(Beginning of Entries shown)
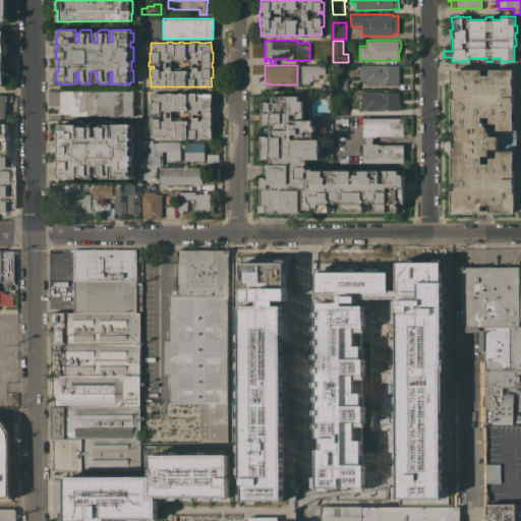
[(325,65),(325,74),(317,74),(317,78),(312,78),(312,80),(309,80),(309,83),(301,83),(301,80),(301,65),(325,65)]
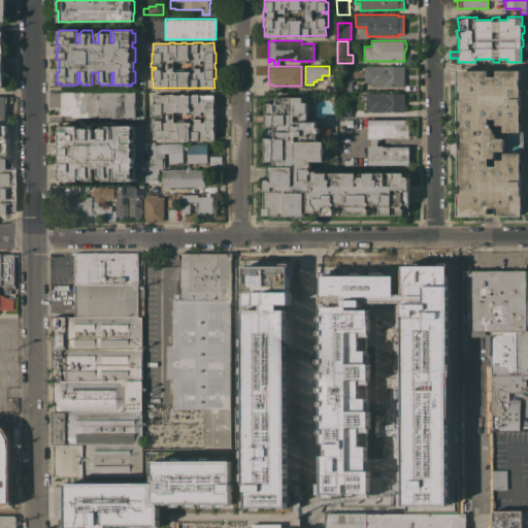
[(403,66),(404,86),(370,86),(370,81),(364,81),(364,66),(403,66)]
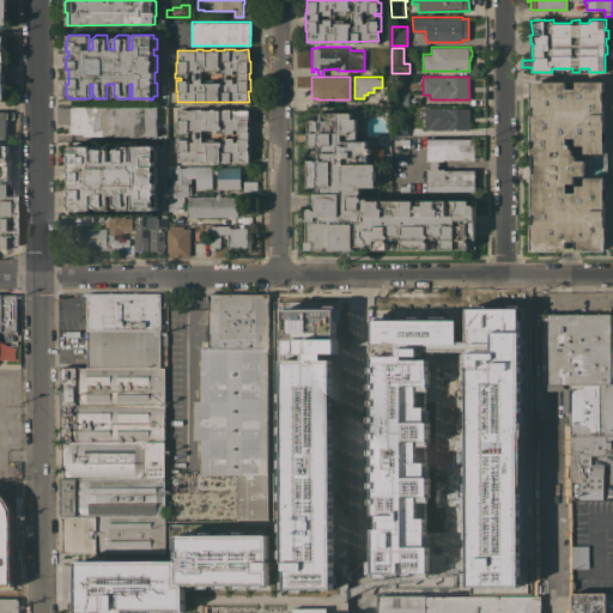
[(604,199),(604,226),(606,226),(606,250),(586,250),(586,249),(558,249),(558,250),(532,250),(532,224),(533,224),(533,214),(532,214),(532,173),(533,173),(533,155),(532,155),(532,115),(533,115),(533,107),(532,107),(530,79),(545,79),(545,82),(566,82),(566,89),(576,89),(576,82),(604,82),(604,92),(607,92),(607,103),(605,103),(605,131),(607,131),(607,141),(604,141),(605,143),(607,152),(607,177),(606,177),(606,186),(605,186),(605,188),(607,188),(607,199),(604,199)]
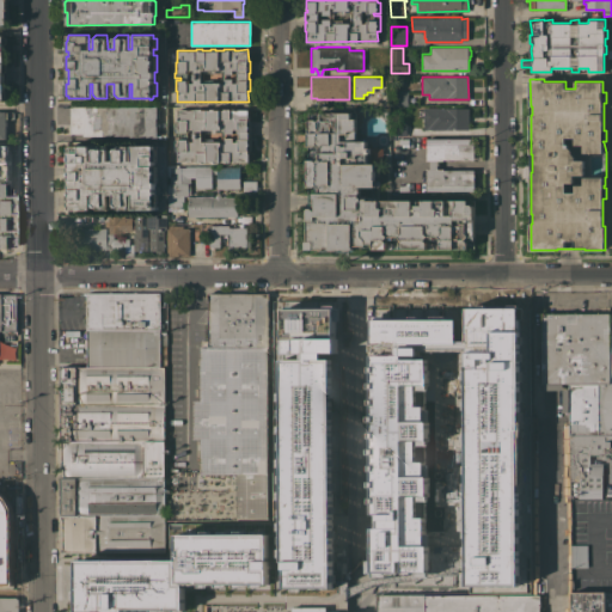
[(391,91),(408,91),(408,105),(391,105),(391,91)]
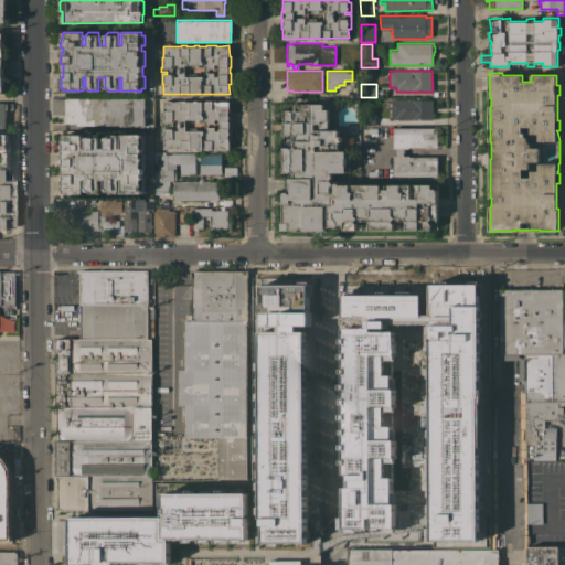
[(119,127),(119,125),(77,125),(77,123),(65,123),(65,99),(67,99),(67,98),(145,98),(145,109),(144,109),(144,116),(145,116),(145,127),(119,127)]
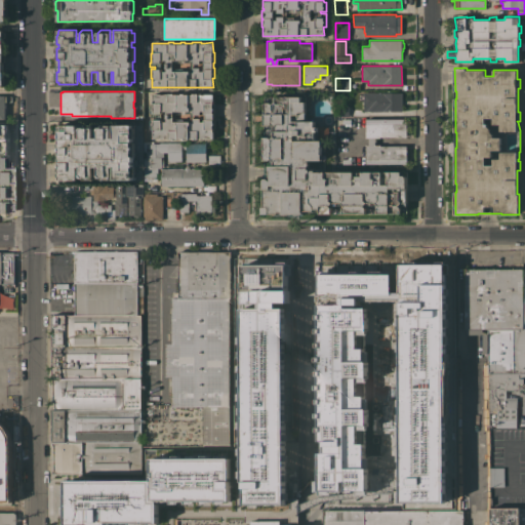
[(402,111),(385,111),(385,112),(363,111),(363,106),(363,105),(363,92),(384,92),(402,92),(402,111)]
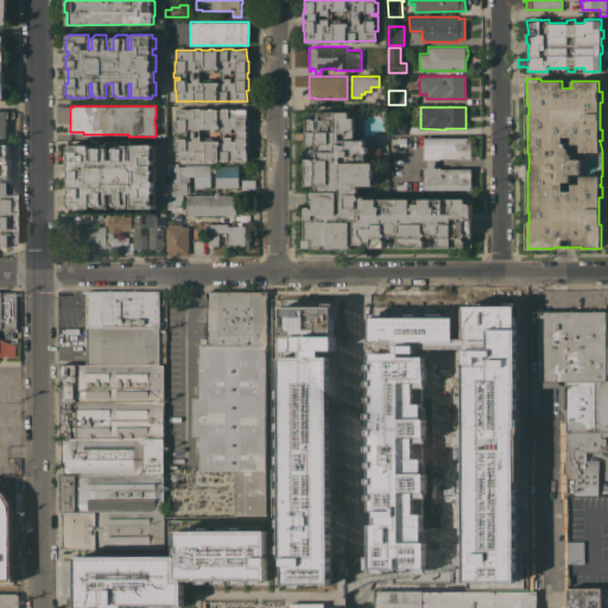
[(177,160),(177,149),(173,149),(173,138),(179,138),(179,135),(173,135),(173,120),(176,120),(176,108),(187,108),(187,109),(190,109),(190,108),(194,108),(201,108),(201,109),(222,109),(222,108),(229,108),(233,108),(233,109),(236,109),(236,108),(247,108),(247,120),(248,120),(248,130),(247,130),(247,160),(177,160)]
(End of Entries shown)
**Request:** Leave the pictures out and print every record exactly.

**Completed task:**
[(325,65),(325,74),(317,74),(317,78),(312,78),(312,80),(309,80),(309,83),(301,83),(301,80),(301,65),(325,65)]
[(403,66),(404,86),(370,86),(370,81),(364,81),(364,66),(403,66)]
[(604,199),(604,226),(606,226),(606,250),(586,250),(586,249),(558,249),(558,250),(532,250),(532,224),(533,224),(533,214),(532,214),(532,173),(533,173),(533,155),(532,155),(532,115),(533,115),(533,107),(532,107),(530,79),(545,79),(545,82),(566,82),(566,89),(576,89),(576,82),(604,82),(604,92),(607,92),(607,103),(605,103),(605,131),(607,131),(607,141),(604,141),(605,143),(607,152),(607,177),(606,177),(606,186),(605,186),(605,188),(607,188),(607,199),(604,199)]
[(391,91),(408,91),(408,105),(391,105),(391,91)]
[(119,127),(119,125),(77,125),(77,123),(65,123),(65,99),(67,99),(67,98),(145,98),(145,109),(144,109),(144,116),(145,116),(145,127),(119,127)]
[(402,111),(385,111),(385,112),(363,111),(363,106),(363,105),(363,92),(384,92),(402,92),(402,111)]
[(177,160),(177,149),(173,149),(173,138),(179,138),(179,135),(173,135),(173,120),(176,120),(176,108),(187,108),(187,109),(190,109),(190,108),(194,108),(201,108),(201,109),(222,109),(222,108),(229,108),(233,108),(233,109),(236,109),(236,108),(247,108),(247,120),(248,120),(248,130),(247,130),(247,160),(177,160)]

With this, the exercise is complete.